Your task is to transcribe the data exactly while omitting each picture.

#####

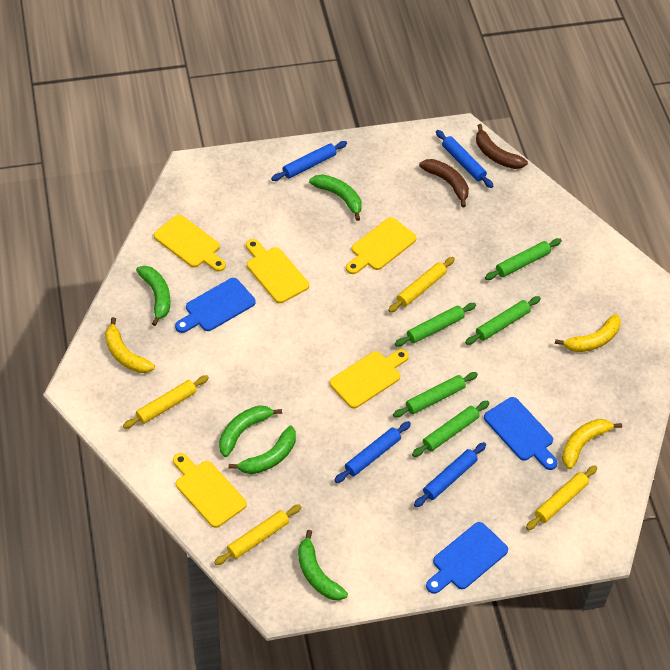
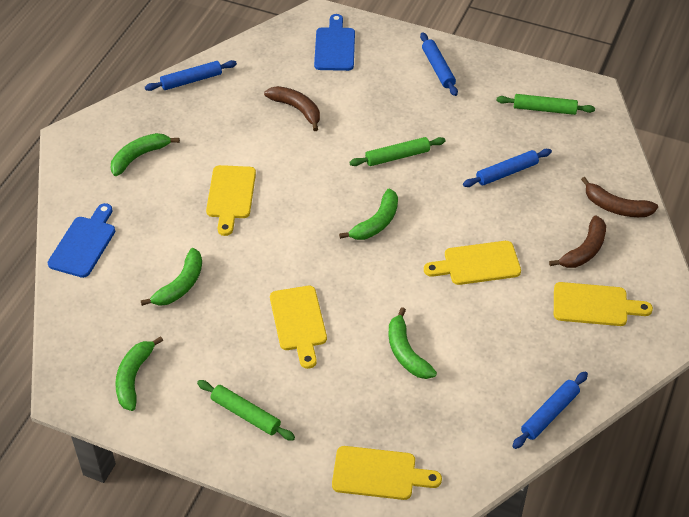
blue cutting board: 3 -> 2
brown banana: 2 -> 3
green rolling pin: 5 -> 3
yellow banana: 3 -> 0
yellow rolling pin: 4 -> 0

#####

→ **Solved exercise**
blue cutting board: 3 -> 2
brown banana: 2 -> 3
green rolling pin: 5 -> 3
yellow banana: 3 -> 0
yellow rolling pin: 4 -> 0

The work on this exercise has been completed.